* Supplied entries:

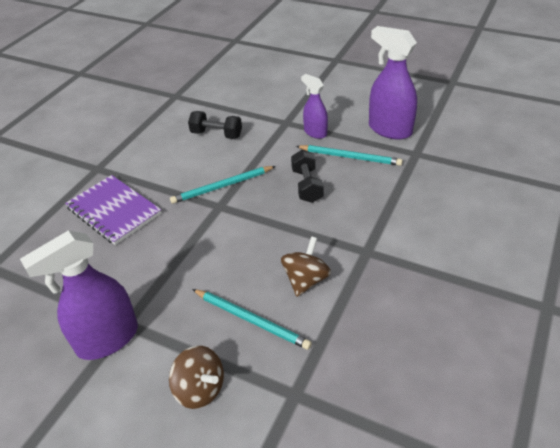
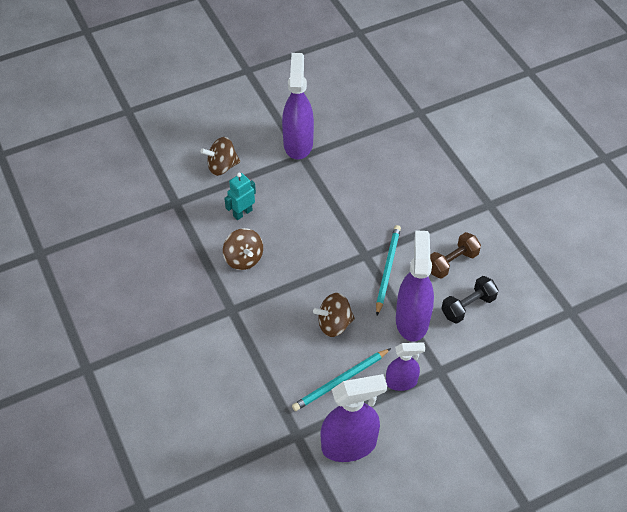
camera: 125 degrees right, 10 degrees up
(114, 211) = (420, 193): purple notebook -> none
(181, 159) = (452, 262): none -> brown dumbbell
(251, 320) = (242, 213): turquoise pencil -> turquoise robot
(258, 152) = (412, 320): none -> purple spray bottle
(307, 186) = (334, 324): black dumbbell -> brown spinning top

* Exercise directions:
No line before the one with "(258, 152) = (412, 320): none" belongs in the answer; copy that line and the rest of the records exactly.

* Answer to this exercise:
(258, 152) = (412, 320): none -> purple spray bottle
(307, 186) = (334, 324): black dumbbell -> brown spinning top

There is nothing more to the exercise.